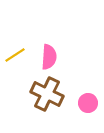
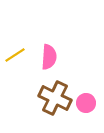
brown cross: moved 8 px right, 4 px down
pink circle: moved 2 px left
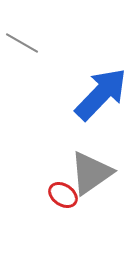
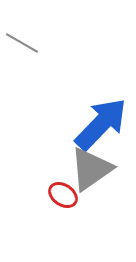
blue arrow: moved 30 px down
gray triangle: moved 4 px up
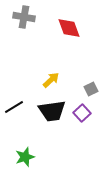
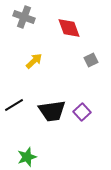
gray cross: rotated 10 degrees clockwise
yellow arrow: moved 17 px left, 19 px up
gray square: moved 29 px up
black line: moved 2 px up
purple square: moved 1 px up
green star: moved 2 px right
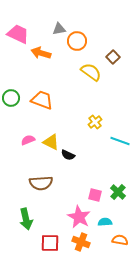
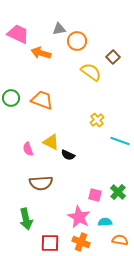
yellow cross: moved 2 px right, 2 px up
pink semicircle: moved 9 px down; rotated 88 degrees counterclockwise
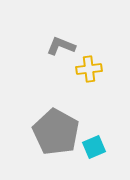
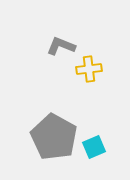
gray pentagon: moved 2 px left, 5 px down
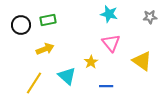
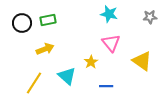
black circle: moved 1 px right, 2 px up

______________________________

#### REQUIRED WORK
Output only the lines that run from the line containing "pink circle: moved 2 px left" to the last line of the data, exactly as they stand and without pictures.

#### RESPONSE AREA
pink circle: moved 2 px left
blue arrow: moved 30 px down
gray triangle: moved 4 px up
gray cross: rotated 10 degrees clockwise
yellow arrow: moved 17 px left, 19 px up
gray square: moved 29 px up
black line: moved 2 px up
purple square: moved 1 px up
green star: moved 2 px right
yellow cross: moved 2 px right, 2 px up
pink semicircle: moved 9 px down; rotated 88 degrees counterclockwise
gray pentagon: moved 2 px left, 5 px down
black circle: moved 1 px right, 2 px up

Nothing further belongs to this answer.